TASK PROMPT:
Within the data that follows, set down exactly the lines from the one containing "IMU2 pin INT: A5 -> D13" through the one containing "IMU3 pin INT: RX -> 9", both ends included.

———

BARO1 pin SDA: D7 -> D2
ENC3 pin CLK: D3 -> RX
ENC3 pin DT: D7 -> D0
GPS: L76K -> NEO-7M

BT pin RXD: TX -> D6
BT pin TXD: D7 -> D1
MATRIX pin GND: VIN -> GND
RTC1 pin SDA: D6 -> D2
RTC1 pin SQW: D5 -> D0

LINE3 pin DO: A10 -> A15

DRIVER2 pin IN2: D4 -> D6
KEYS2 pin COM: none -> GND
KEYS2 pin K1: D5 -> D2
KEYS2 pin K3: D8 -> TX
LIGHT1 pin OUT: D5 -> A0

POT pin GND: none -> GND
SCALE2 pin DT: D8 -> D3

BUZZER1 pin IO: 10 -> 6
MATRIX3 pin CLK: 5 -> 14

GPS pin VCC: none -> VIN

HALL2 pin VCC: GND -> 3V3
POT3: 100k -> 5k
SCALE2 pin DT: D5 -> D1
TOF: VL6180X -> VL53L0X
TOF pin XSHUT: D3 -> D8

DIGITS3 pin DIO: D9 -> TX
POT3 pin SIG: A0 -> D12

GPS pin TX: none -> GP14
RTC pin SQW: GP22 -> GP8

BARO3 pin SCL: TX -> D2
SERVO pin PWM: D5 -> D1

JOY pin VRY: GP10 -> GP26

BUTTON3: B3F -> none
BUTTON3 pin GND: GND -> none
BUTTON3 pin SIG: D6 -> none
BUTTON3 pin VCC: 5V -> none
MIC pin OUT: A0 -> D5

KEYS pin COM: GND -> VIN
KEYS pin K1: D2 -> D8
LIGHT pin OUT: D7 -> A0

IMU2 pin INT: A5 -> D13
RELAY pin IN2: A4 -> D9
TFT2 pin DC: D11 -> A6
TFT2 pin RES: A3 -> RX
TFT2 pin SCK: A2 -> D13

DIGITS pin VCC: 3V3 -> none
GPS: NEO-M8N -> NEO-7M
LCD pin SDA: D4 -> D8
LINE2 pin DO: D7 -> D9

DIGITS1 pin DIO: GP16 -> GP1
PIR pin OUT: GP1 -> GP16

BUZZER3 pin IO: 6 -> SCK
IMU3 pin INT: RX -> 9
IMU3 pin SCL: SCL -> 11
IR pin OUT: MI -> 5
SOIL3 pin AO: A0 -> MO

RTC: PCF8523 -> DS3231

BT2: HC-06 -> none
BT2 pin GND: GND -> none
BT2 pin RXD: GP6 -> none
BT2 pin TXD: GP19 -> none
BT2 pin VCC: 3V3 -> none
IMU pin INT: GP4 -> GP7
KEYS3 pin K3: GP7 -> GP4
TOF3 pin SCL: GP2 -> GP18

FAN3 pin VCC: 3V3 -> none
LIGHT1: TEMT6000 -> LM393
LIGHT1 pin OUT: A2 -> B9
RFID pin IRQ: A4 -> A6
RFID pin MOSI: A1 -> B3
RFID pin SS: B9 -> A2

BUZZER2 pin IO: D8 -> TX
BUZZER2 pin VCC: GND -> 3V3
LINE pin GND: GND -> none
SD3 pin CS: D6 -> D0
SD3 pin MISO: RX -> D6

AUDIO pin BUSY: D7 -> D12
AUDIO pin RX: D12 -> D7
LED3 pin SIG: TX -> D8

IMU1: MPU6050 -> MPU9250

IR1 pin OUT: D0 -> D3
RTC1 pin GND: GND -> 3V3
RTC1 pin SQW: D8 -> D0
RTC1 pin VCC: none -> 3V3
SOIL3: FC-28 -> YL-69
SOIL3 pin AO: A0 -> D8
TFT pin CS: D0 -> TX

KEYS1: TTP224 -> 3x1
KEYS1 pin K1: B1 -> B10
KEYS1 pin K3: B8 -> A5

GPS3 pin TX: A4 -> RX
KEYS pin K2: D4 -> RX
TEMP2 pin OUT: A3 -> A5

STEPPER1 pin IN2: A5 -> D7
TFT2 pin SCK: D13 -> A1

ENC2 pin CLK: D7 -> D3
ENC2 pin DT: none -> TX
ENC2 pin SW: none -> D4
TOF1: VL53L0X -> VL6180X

———

RESULT BELOW:
IMU2 pin INT: A5 -> D13
RELAY pin IN2: A4 -> D9
TFT2 pin DC: D11 -> A6
TFT2 pin RES: A3 -> RX
TFT2 pin SCK: A2 -> D13

DIGITS pin VCC: 3V3 -> none
GPS: NEO-M8N -> NEO-7M
LCD pin SDA: D4 -> D8
LINE2 pin DO: D7 -> D9

DIGITS1 pin DIO: GP16 -> GP1
PIR pin OUT: GP1 -> GP16

BUZZER3 pin IO: 6 -> SCK
IMU3 pin INT: RX -> 9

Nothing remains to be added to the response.